*TASK DESCRIPTION*. Rewrite the lines of the listing below, from the line containing "orange circle at (289, 294): moved" through the line containing "cyan hexagon at", inclusive, as a JSON list of strings with one string per line and blank lines omitted.

*DATA LISTING*.
▼▼▼

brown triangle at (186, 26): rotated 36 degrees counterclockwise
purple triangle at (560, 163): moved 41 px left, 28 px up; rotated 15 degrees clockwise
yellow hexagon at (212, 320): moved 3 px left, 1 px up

▲▲▲
▼▼▼

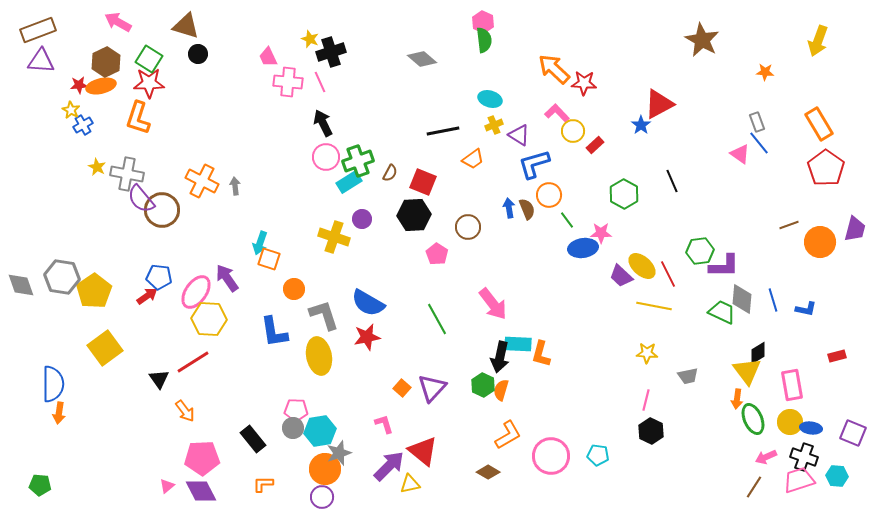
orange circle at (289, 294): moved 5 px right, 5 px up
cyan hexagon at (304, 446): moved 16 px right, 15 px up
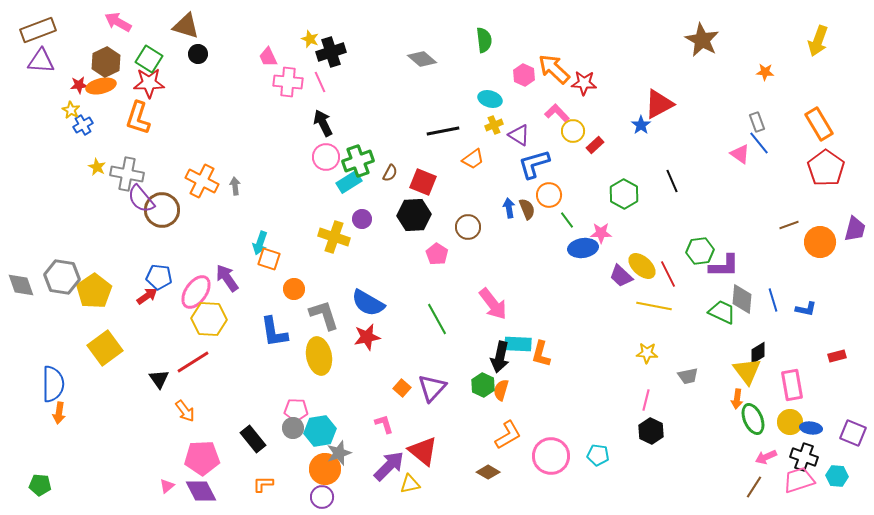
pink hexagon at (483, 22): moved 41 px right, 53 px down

▲▲▲
▼▼▼

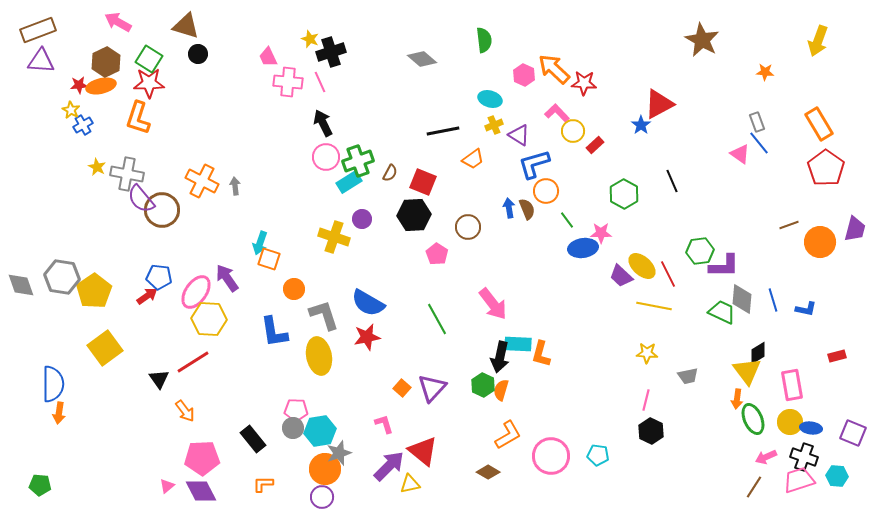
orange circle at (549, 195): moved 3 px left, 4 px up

▲▲▲

*WRITTEN SOLUTION*.
[
  "orange circle at (289, 294): moved 5 px right, 5 px up",
  "cyan hexagon at (304, 446): moved 16 px right, 15 px up"
]